• **Record set**
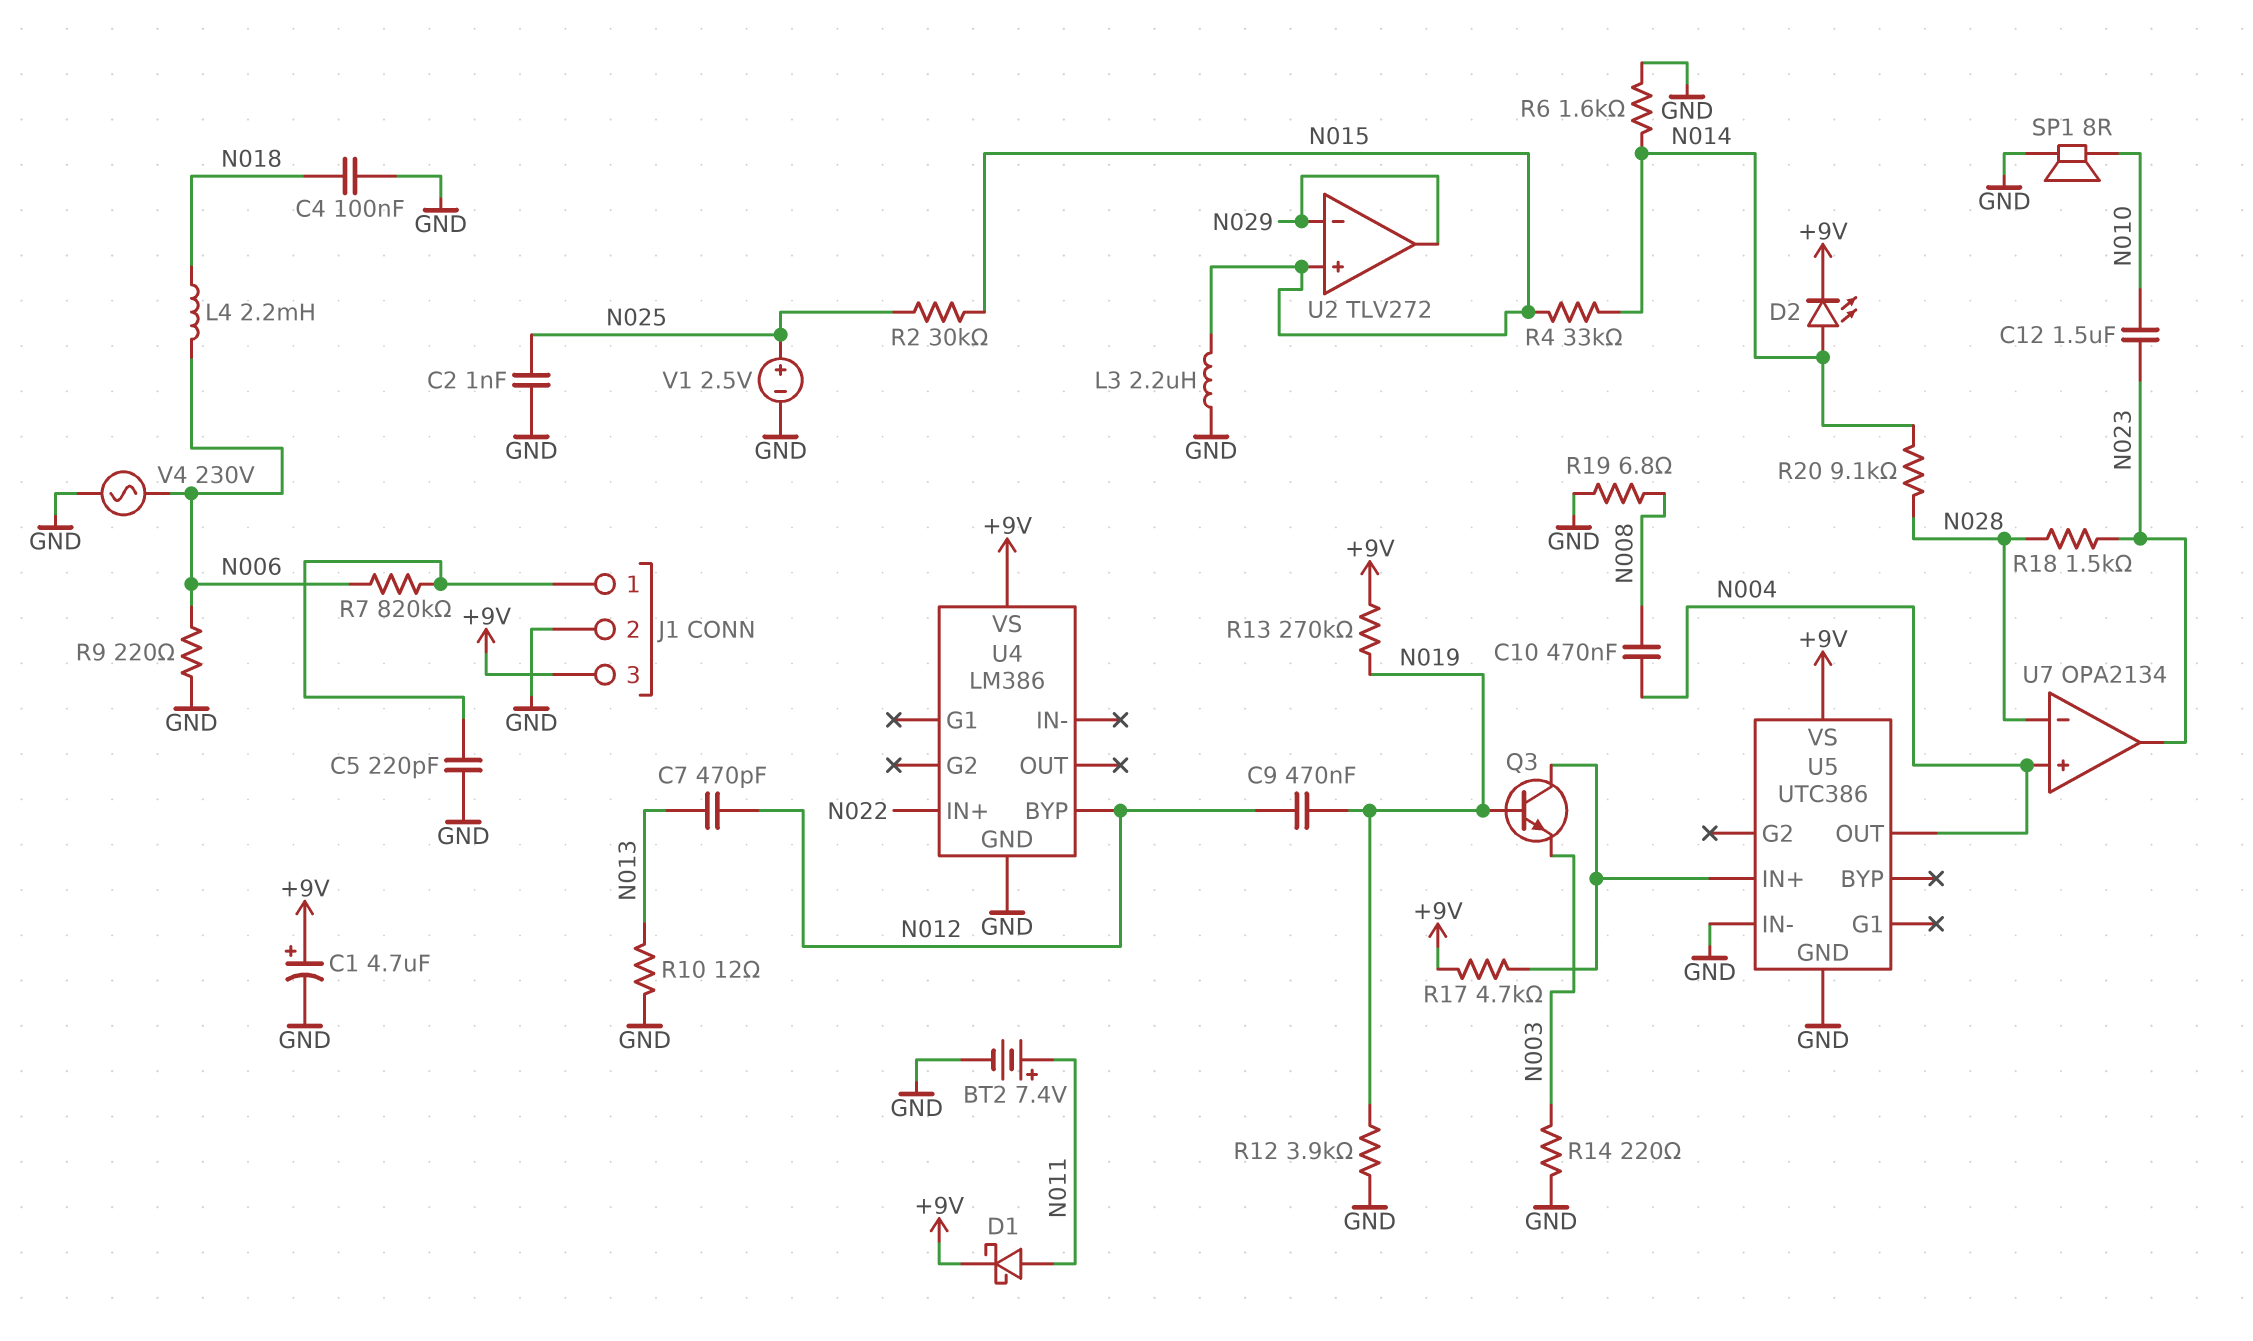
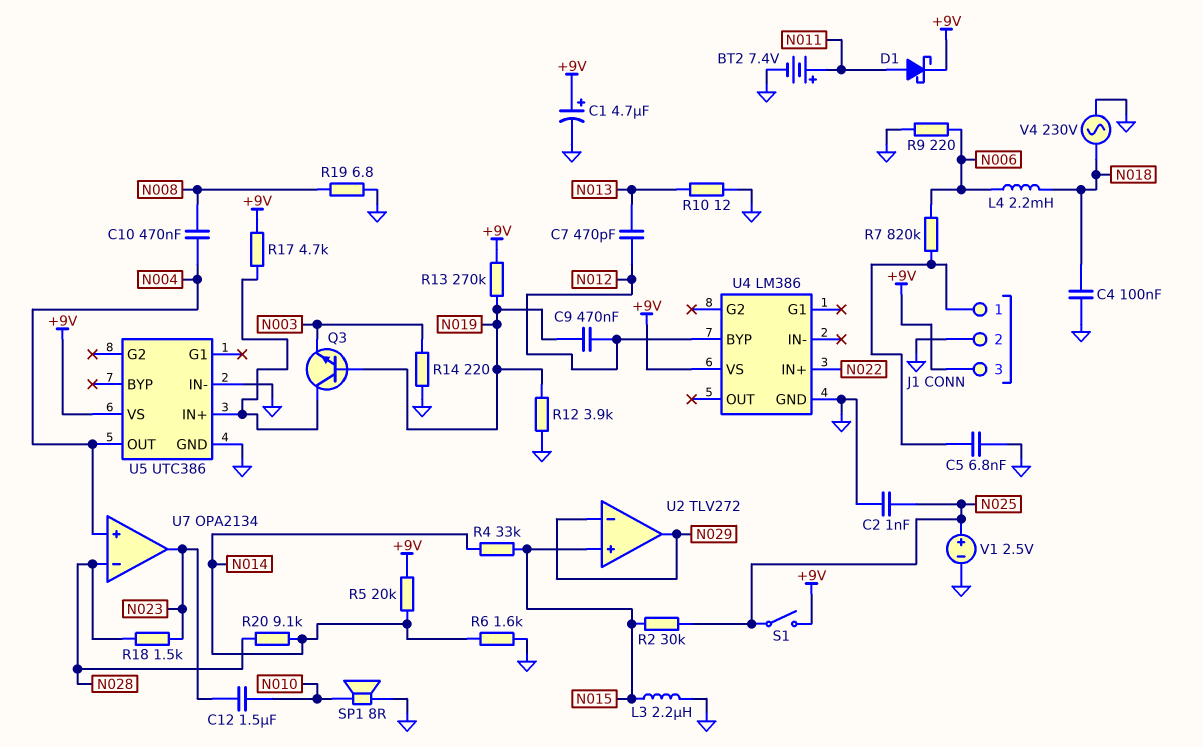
C5: 220pF (GND, J1/1) -> 6.8nF (GND, J1/1)
D2: LED (A N014, K +9V) -> none
R5: none -> 20k (+9V, N014)
S1: none -> switch (+9V, N025)
V4: AC 230V (GND, N006) -> AC 230V (GND, N018)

• **Activity**
The lines to copy are those in the listing that contain "none".

• **Completed exercise**
D2: LED (A N014, K +9V) -> none
R5: none -> 20k (+9V, N014)
S1: none -> switch (+9V, N025)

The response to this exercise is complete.